◆ **TASK BRIEF**
Send each entry back exactly as given, pictures excluded.

-- RECORD SET follows --

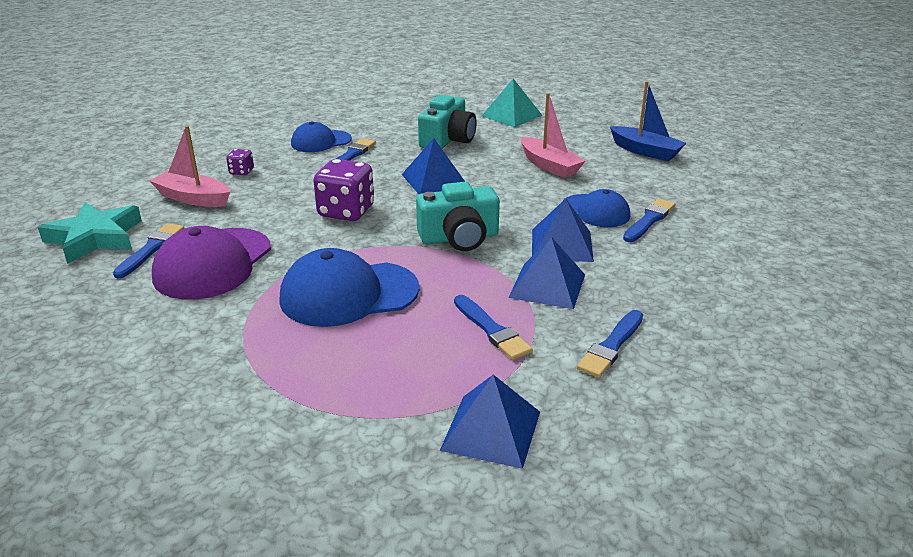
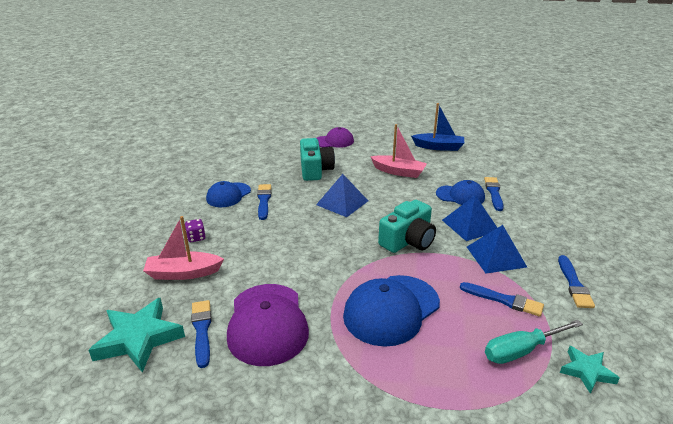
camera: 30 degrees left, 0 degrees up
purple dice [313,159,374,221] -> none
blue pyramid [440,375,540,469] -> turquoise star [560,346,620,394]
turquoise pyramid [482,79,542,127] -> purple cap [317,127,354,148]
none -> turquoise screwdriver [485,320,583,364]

-- RECORD SET concluded --

◆ **SOLUTION TO THIS TASK**
camera: 30 degrees left, 0 degrees up
purple dice [313,159,374,221] -> none
blue pyramid [440,375,540,469] -> turquoise star [560,346,620,394]
turquoise pyramid [482,79,542,127] -> purple cap [317,127,354,148]
none -> turquoise screwdriver [485,320,583,364]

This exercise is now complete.